Data excerpts
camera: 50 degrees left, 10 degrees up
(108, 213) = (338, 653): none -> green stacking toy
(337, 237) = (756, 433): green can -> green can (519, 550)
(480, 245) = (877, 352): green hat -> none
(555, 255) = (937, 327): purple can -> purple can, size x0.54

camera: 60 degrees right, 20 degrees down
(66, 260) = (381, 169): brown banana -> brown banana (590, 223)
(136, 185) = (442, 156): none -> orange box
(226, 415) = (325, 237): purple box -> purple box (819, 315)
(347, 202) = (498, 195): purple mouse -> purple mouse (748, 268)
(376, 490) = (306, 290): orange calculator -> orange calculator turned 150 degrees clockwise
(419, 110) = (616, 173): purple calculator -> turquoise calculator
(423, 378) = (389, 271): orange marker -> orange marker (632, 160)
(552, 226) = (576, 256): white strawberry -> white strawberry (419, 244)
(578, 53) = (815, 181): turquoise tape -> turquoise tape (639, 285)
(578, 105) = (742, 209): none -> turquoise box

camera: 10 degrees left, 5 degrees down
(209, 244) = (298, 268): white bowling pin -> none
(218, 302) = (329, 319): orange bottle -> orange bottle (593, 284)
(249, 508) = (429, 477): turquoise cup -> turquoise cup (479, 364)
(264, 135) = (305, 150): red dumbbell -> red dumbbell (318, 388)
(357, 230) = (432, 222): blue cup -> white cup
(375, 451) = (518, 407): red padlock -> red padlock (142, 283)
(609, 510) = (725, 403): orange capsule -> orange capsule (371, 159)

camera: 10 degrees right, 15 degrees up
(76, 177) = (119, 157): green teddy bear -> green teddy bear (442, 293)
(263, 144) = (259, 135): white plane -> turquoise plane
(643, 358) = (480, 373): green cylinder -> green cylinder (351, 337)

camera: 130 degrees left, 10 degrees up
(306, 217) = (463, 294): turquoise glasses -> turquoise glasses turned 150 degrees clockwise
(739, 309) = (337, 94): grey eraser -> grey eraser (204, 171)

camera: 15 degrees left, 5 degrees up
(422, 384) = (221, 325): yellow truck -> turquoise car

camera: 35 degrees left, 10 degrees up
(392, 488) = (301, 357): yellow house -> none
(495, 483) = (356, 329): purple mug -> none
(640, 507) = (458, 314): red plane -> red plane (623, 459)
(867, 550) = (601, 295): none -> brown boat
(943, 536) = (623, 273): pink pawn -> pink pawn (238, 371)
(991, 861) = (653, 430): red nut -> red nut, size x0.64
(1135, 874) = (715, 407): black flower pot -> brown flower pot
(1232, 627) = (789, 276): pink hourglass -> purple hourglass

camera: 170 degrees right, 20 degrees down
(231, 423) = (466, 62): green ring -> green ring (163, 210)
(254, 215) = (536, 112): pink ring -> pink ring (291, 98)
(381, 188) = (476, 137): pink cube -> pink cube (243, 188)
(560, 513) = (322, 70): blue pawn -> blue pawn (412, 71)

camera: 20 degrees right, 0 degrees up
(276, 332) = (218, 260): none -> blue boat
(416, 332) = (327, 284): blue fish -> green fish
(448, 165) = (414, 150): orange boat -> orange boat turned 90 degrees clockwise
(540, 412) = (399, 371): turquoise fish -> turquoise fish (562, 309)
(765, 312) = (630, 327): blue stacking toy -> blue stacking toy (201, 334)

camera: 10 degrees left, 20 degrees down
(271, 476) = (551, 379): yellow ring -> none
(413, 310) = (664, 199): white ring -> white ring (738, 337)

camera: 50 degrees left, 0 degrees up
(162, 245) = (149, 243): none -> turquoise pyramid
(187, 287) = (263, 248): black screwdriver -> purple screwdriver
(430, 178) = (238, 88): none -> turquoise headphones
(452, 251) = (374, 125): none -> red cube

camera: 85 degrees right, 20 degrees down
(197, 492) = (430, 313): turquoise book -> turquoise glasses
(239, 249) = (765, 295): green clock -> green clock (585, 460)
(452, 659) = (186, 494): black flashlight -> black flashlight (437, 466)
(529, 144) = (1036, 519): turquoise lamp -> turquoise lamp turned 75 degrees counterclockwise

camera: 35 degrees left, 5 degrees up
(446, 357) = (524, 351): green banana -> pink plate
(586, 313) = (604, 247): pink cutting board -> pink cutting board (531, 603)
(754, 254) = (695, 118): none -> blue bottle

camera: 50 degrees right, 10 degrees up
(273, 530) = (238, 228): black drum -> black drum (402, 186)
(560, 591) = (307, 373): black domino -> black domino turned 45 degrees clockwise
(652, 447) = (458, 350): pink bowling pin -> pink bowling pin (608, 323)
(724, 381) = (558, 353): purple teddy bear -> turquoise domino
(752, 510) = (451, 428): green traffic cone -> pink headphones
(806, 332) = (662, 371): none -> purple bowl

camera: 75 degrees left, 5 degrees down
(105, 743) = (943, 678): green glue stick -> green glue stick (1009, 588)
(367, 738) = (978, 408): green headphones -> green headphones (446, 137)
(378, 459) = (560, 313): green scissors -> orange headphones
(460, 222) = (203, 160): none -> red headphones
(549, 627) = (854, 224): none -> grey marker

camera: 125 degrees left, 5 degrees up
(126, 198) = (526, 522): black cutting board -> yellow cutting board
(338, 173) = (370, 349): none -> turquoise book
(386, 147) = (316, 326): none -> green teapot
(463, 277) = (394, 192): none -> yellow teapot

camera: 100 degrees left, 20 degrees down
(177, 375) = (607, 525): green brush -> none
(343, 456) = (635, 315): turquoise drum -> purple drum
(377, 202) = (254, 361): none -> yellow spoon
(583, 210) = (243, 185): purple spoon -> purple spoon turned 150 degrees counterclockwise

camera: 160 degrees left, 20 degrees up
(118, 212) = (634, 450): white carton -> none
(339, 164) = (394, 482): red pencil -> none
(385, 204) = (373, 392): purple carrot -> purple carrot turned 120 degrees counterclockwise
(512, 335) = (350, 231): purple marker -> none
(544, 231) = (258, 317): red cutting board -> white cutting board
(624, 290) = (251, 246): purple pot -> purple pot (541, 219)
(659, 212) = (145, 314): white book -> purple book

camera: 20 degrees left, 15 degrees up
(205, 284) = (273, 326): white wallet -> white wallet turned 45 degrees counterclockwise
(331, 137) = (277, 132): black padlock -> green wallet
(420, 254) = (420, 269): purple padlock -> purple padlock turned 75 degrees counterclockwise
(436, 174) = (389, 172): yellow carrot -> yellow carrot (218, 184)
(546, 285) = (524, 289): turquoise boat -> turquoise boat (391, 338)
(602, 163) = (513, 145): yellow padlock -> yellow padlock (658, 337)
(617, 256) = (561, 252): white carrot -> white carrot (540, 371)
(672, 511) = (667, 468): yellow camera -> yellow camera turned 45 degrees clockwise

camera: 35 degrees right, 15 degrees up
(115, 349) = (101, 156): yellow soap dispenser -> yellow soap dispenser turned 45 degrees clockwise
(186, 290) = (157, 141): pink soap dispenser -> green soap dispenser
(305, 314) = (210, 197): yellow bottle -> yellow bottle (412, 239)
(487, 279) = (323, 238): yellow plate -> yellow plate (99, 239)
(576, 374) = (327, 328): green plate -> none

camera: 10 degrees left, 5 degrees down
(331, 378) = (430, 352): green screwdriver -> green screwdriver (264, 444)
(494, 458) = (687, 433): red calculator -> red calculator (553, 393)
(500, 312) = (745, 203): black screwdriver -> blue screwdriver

Assigned task: In the records above, how many lines contain the string "soap"? Only that number should be written.

Solution for this problem: 2